# Action item:
What is printed must match, line for line, the records from their first line through the line containing "380> | x0.46 |", with pictures left out.
──────── Recorded information
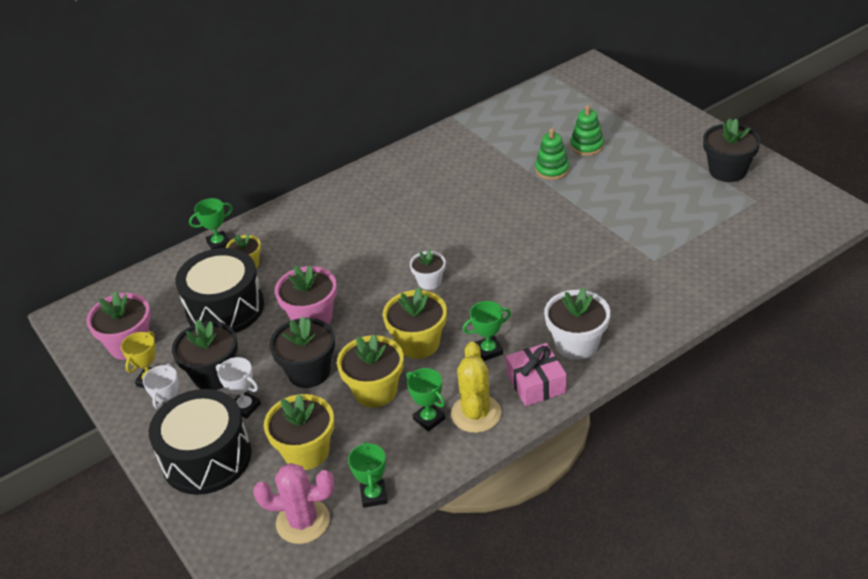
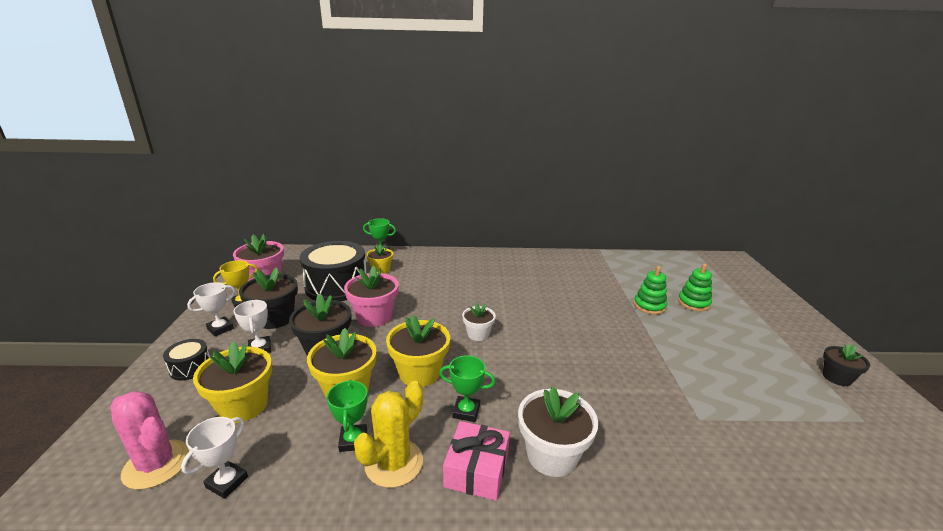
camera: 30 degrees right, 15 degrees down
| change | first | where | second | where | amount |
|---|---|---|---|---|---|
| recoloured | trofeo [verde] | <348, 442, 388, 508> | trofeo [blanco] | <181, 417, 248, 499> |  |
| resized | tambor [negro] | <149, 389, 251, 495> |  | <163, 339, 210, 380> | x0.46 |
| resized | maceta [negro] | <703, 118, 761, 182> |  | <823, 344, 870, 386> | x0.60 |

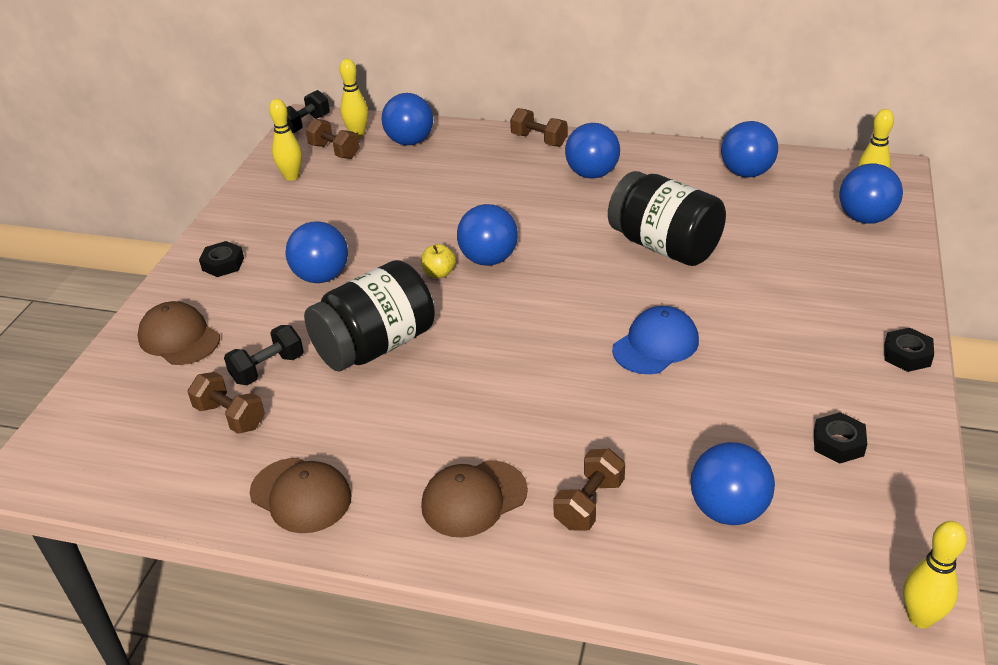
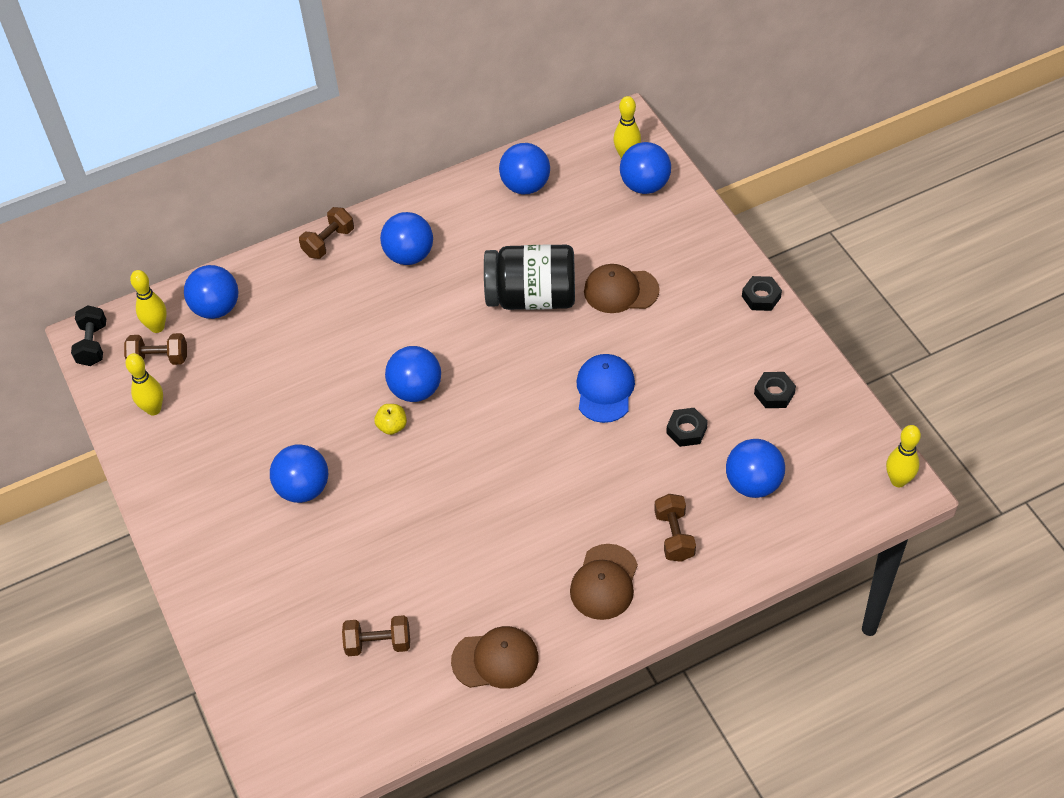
camera: 40 degrees left, 15 degrees up
| change | first | where | second | where | amount |
|---|---|---|---|---|---|
| removed | mancuerna [negro] | <224, 325, 304, 385> |  |  |  |
| removed | tarro [negro] | <304, 260, 435, 371> |  |  |  |
| moved | gorra [marrón] | <138, 301, 220, 365> |  | <584, 264, 660, 313> |  |
| moved | tuerca [negro] | <199, 241, 244, 277> |  | <666, 408, 708, 447> |  |
| turned | mancuerna [marrón] | <510, 108, 568, 147> |  | <299, 207, 354, 259> | 45 degrees counterclockwise |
────────────────
# Completed exercise:
camera: 30 degrees right, 15 degrees down
| change | first | where | second | where | amount |
|---|---|---|---|---|---|
| recoloured | trofeo [verde] | <348, 442, 388, 508> | trofeo [blanco] | <181, 417, 248, 499> |  |
| resized | tambor [negro] | <149, 389, 251, 495> |  | <163, 339, 210, 380> | x0.46 |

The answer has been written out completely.